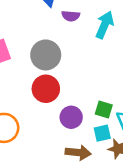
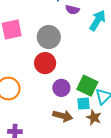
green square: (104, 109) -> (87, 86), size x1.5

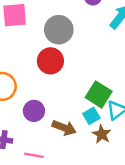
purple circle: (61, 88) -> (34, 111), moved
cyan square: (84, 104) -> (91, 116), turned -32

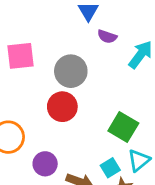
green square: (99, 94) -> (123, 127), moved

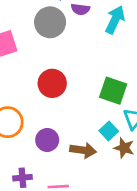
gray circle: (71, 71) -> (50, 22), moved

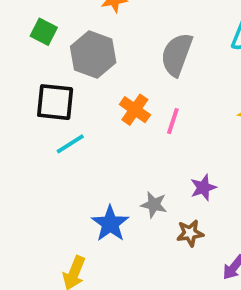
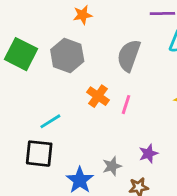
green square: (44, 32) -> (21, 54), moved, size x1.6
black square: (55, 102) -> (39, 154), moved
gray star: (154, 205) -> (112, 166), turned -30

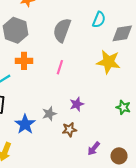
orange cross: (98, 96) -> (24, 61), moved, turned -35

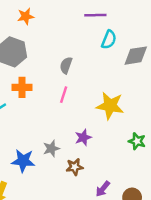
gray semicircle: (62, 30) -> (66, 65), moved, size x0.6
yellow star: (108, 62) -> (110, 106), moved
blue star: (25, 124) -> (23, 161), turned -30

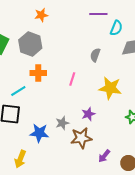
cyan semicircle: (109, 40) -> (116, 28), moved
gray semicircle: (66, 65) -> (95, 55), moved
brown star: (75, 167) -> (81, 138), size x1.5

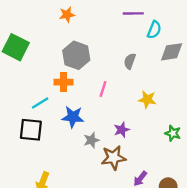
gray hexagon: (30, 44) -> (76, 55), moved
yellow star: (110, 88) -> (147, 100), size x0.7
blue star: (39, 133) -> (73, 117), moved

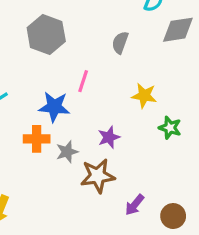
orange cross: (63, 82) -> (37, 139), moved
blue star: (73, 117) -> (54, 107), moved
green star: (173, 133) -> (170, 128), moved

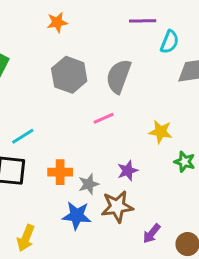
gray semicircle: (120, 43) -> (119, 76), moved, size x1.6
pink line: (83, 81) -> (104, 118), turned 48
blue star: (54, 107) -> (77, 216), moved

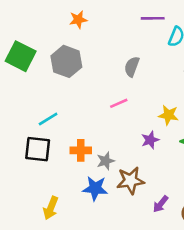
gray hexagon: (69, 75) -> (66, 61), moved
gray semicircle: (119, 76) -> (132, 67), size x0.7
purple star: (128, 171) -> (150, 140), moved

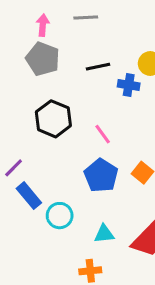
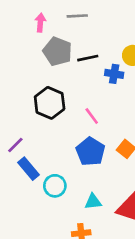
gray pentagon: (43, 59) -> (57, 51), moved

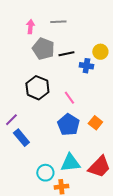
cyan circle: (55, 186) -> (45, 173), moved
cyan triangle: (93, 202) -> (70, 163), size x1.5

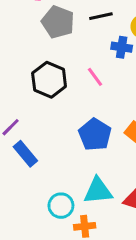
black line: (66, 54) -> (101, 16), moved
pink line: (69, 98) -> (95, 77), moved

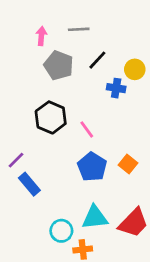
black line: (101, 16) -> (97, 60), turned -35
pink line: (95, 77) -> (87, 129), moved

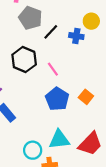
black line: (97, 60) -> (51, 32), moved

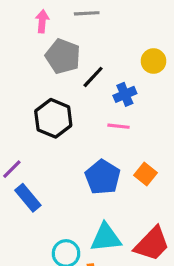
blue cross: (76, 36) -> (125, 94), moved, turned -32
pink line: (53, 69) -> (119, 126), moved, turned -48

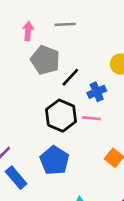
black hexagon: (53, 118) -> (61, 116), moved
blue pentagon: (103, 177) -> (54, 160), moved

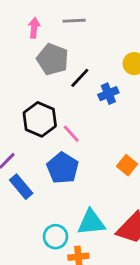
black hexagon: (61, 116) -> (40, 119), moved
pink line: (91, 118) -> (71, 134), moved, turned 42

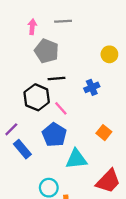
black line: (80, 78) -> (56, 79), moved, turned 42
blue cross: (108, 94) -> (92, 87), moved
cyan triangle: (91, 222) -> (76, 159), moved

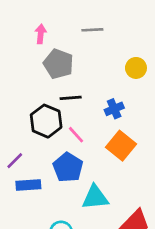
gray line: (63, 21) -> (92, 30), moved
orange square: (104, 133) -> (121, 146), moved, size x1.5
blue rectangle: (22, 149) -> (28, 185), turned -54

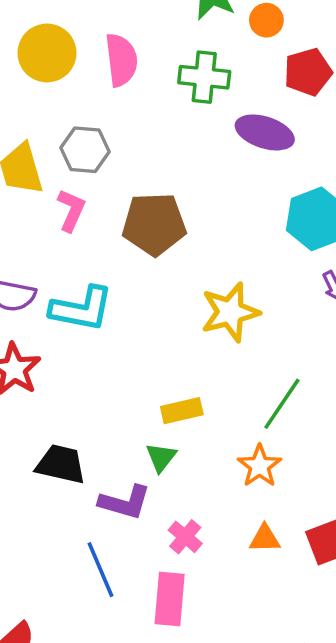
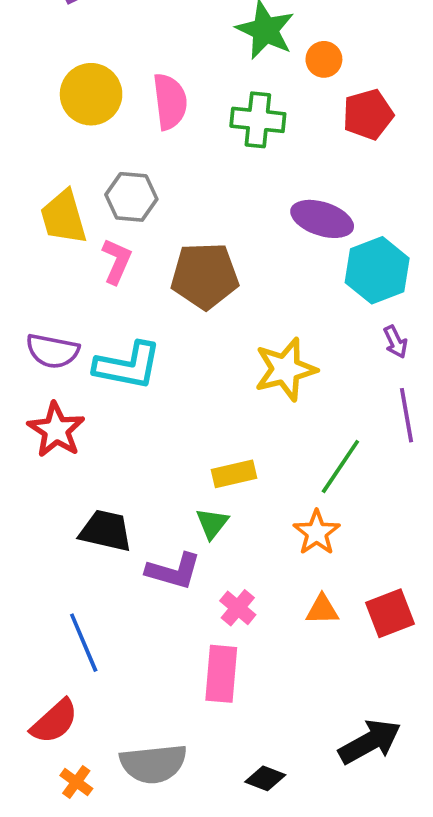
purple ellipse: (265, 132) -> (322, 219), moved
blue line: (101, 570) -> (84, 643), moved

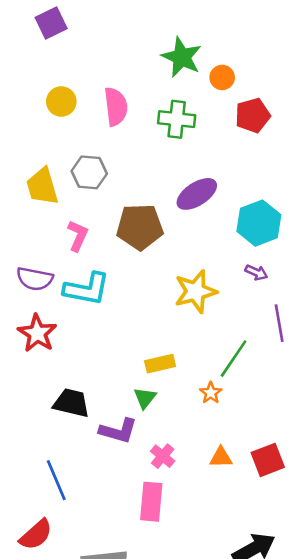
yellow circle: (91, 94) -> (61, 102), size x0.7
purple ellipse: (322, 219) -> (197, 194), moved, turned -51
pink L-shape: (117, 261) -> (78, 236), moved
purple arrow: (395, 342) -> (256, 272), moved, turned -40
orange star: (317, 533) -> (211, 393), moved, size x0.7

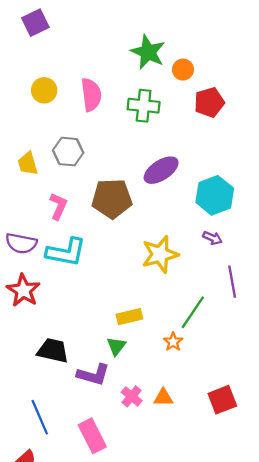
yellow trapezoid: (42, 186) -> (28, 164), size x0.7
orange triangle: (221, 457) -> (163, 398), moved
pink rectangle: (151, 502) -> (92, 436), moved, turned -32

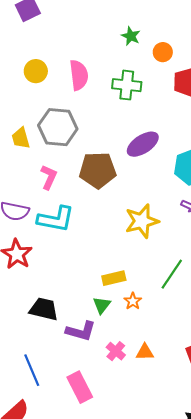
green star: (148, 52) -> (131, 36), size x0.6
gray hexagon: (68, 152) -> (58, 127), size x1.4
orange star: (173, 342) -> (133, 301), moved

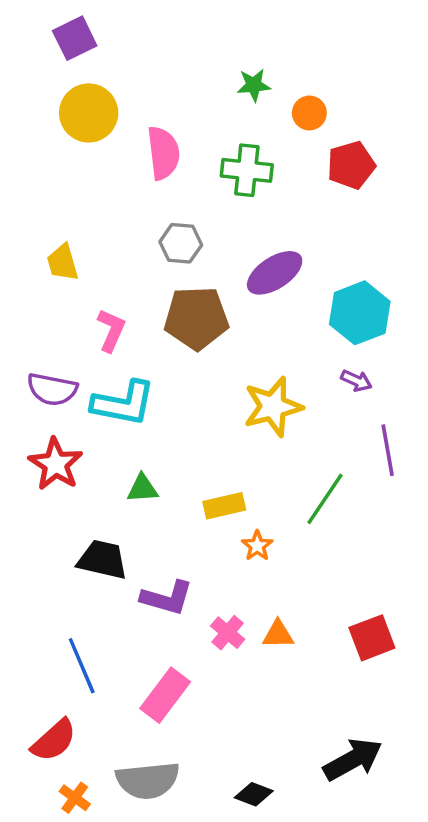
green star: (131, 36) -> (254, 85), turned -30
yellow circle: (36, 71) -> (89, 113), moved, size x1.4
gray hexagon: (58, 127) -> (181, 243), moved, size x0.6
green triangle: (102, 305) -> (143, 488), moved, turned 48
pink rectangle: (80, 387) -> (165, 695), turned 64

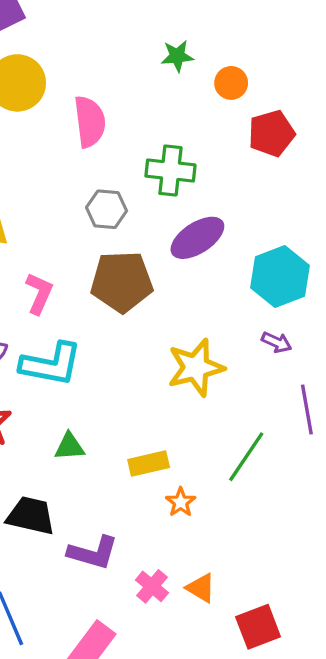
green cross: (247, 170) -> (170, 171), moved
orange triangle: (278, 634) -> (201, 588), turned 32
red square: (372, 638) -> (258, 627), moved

···

Activity
Tallying every line that holds the string "blue", report the total for the records and nothing else.

Task solution
9